§ WHAT THE TASK REQUIRES
Every line of the data that contains the string "moved" must be copied.

§ SOURCE DATA
== Segment start ==

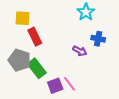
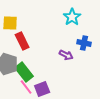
pink line: (69, 84) -> (26, 87), moved

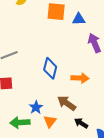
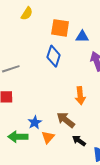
blue diamond: (50, 68) -> (54, 56), moved
orange arrow: (80, 78) -> (80, 96), turned 78

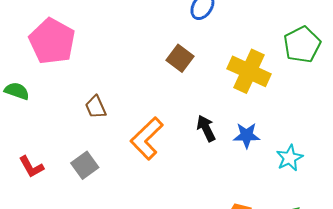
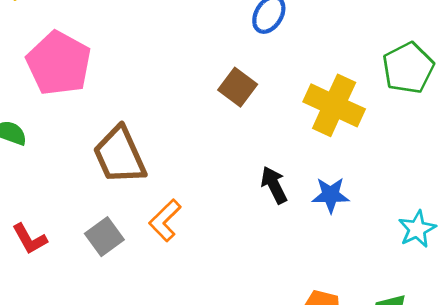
brown trapezoid: (96, 107) -> (120, 155), size x1.8
orange L-shape: (147, 138) -> (165, 220), moved, size x0.7
cyan star: (290, 158) -> (417, 229), moved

== Segment end ==

§ SOLUTION
pink line: (69, 84) -> (26, 87), moved
blue diamond: (50, 68) -> (54, 56), moved
orange L-shape: (147, 138) -> (165, 220), moved, size x0.7
cyan star: (290, 158) -> (417, 229), moved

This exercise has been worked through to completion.